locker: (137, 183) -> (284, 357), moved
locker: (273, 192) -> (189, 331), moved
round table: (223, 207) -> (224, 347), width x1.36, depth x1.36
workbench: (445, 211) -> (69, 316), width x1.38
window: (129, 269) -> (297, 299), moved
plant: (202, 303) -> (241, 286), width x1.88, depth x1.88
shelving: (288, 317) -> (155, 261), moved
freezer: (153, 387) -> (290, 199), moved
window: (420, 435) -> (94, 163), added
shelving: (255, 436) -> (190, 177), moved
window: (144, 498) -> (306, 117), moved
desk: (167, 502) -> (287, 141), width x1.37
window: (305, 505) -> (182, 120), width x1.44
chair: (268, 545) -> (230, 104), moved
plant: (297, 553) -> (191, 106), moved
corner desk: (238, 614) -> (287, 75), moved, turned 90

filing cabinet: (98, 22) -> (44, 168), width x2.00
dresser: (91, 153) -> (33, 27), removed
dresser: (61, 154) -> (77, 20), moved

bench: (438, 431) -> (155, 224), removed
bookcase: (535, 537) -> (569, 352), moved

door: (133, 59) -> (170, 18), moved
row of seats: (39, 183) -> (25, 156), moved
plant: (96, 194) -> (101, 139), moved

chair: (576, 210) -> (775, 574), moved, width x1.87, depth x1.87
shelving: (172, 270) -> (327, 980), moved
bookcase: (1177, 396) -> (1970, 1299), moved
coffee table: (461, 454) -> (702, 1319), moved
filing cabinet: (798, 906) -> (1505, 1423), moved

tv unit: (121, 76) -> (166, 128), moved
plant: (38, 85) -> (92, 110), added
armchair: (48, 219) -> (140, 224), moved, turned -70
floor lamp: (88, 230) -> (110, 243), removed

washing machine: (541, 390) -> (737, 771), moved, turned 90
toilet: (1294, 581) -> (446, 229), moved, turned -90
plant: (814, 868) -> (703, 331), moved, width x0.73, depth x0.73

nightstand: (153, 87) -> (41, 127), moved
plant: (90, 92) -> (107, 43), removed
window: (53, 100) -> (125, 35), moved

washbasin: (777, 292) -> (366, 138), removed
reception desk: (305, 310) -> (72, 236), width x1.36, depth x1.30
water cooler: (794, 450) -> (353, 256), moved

====

Work required:
Write out exactly the final stretch of the records: the line containing "window: (53, 100) -> (125, 35), moved" and every line after it, through the last, and nothing else.

Output of the exercise:
window: (53, 100) -> (125, 35), moved

washbasin: (777, 292) -> (366, 138), removed
reception desk: (305, 310) -> (72, 236), width x1.36, depth x1.30
water cooler: (794, 450) -> (353, 256), moved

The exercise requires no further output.